:: Prompt ::
Return only those lines of the records below in which "star" appears.

Top of Given information

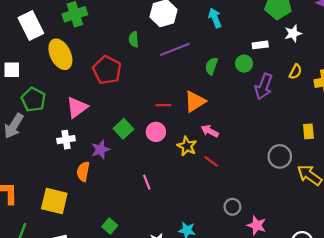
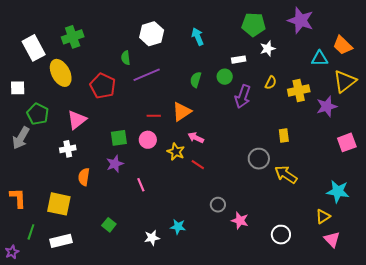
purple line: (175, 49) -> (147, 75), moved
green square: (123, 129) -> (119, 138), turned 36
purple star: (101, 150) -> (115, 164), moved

Bottom of Given information
Top of Given information

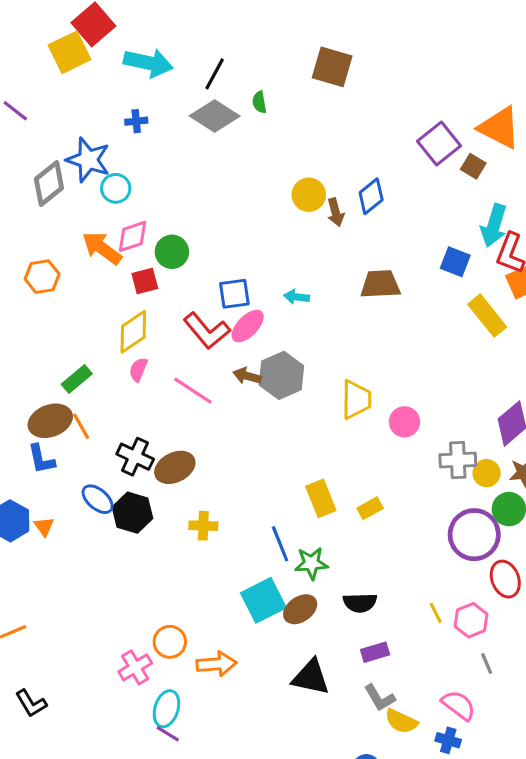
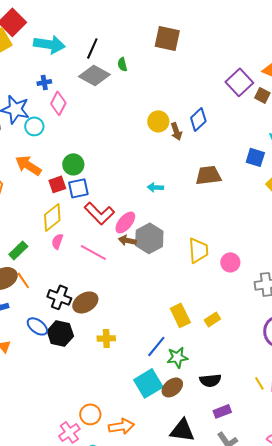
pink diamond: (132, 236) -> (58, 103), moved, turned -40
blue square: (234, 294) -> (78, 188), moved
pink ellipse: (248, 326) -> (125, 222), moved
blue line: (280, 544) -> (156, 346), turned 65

Bottom of Given information
Top of Given information

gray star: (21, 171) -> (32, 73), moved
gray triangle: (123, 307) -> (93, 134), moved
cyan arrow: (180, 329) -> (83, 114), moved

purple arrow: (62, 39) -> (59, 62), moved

Bottom of Given information

:: Finished task ::
purple star: (101, 150) -> (115, 164), moved
gray star: (21, 171) -> (32, 73), moved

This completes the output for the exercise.